*** Begin section ***
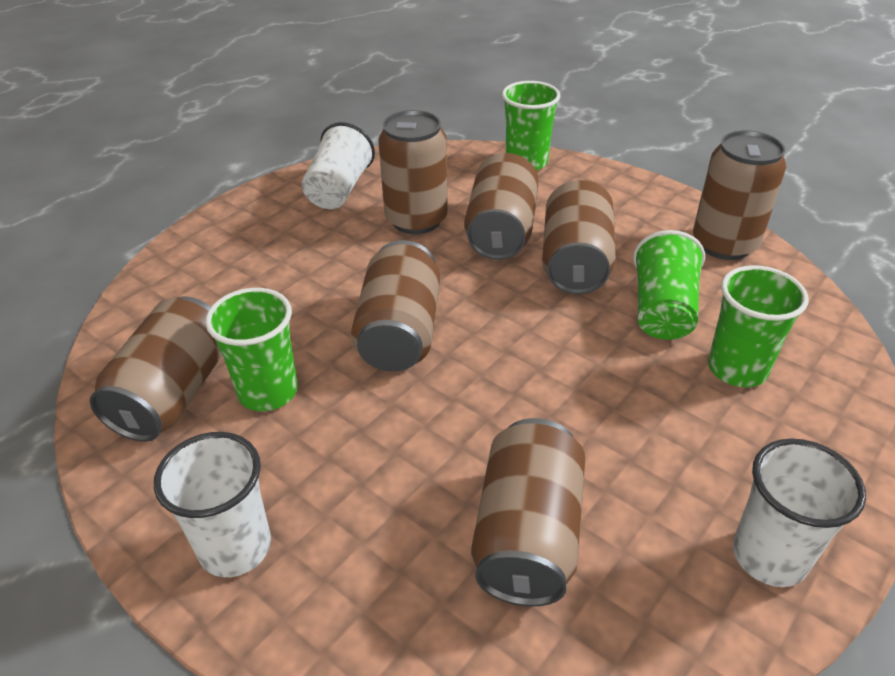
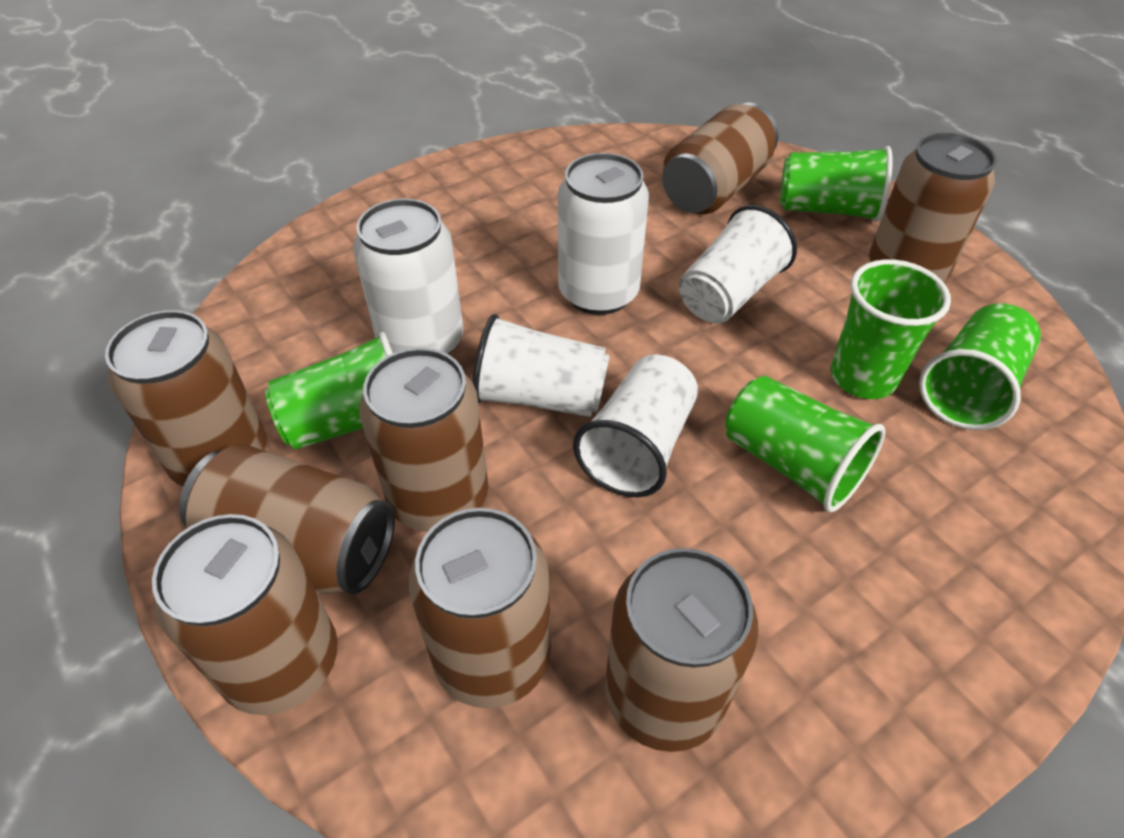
brown can: 7 -> 8
green cup: 4 -> 5
white can: 0 -> 2

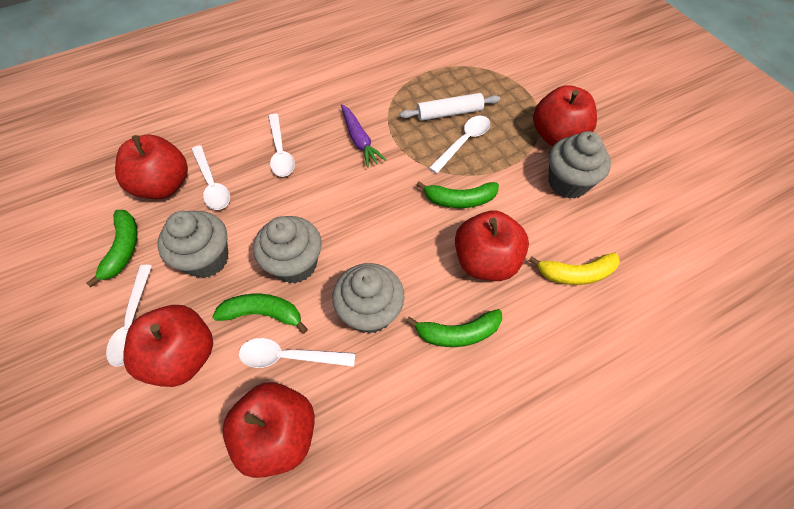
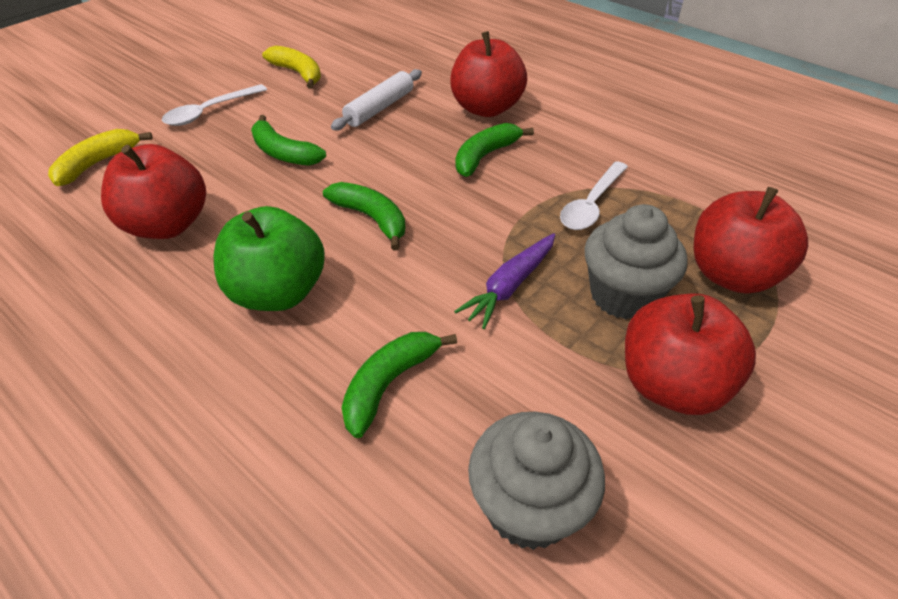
green apple: 0 -> 1
grey cupcake: 4 -> 2
red apple: 5 -> 4
white spoon: 5 -> 2
yellow banana: 1 -> 2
*** End section ***
> [WORK REQUEST]:
From the line that contains "green apple: 0 -> 1" down to the last line of the listing above, repeat each line exactly, and include nothing else.

> [RESULT FOR THIS EXERCISE]:
green apple: 0 -> 1
grey cupcake: 4 -> 2
red apple: 5 -> 4
white spoon: 5 -> 2
yellow banana: 1 -> 2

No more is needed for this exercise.